» TASK OBJECTIVE:
Nothing but the pictures should go missing; return all the entries below exactly.

» INPUT DATA:
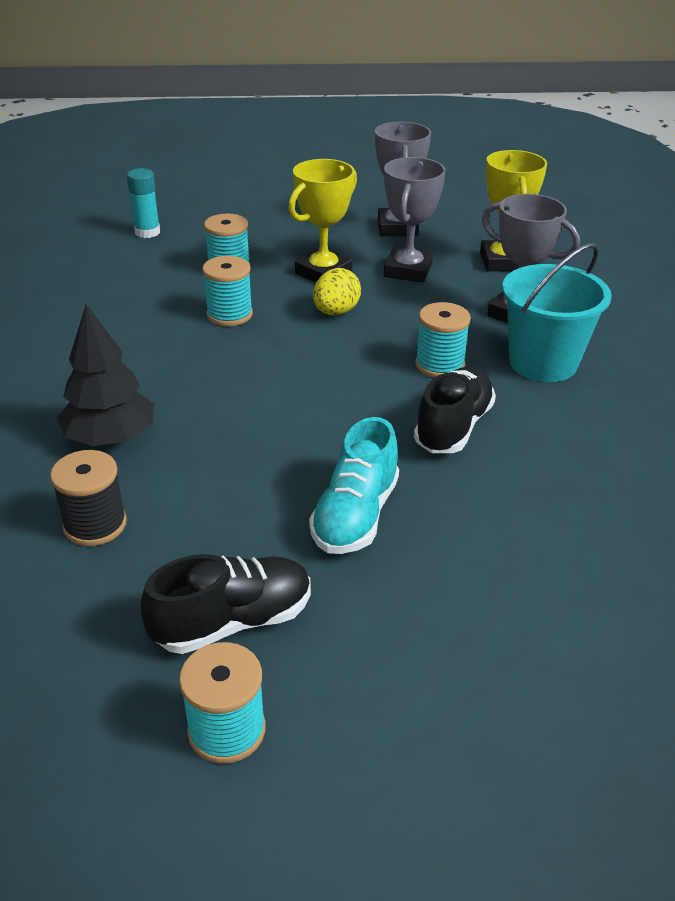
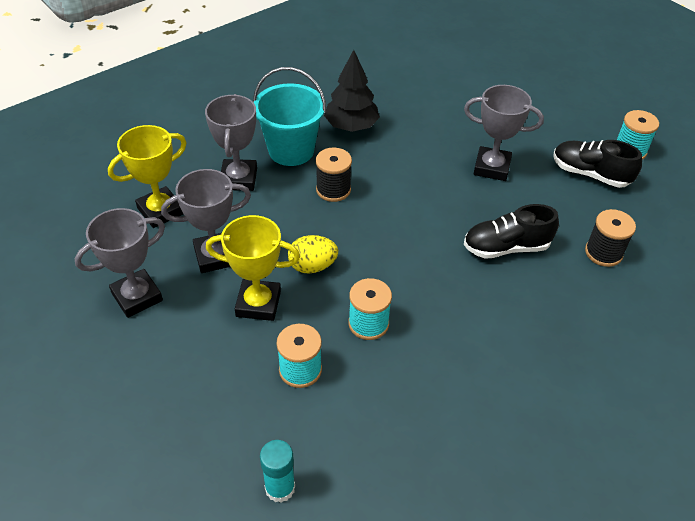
camera: 125 degrees left, 10 degrees up
(110, 438) = (547, 294): black tree -> black tree (351, 126)
(355, 515) = (491, 167): turquoise shoe -> grey trophy
(439, 365) = (333, 190): turquoise spool -> black spool
(453, 427) = (389, 162): black shoe -> black shoe (506, 247)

» WORKED SOLUTION:
camera: 125 degrees left, 10 degrees up
(110, 438) = (547, 294): black tree -> black tree (351, 126)
(355, 515) = (491, 167): turquoise shoe -> grey trophy
(439, 365) = (333, 190): turquoise spool -> black spool
(453, 427) = (389, 162): black shoe -> black shoe (506, 247)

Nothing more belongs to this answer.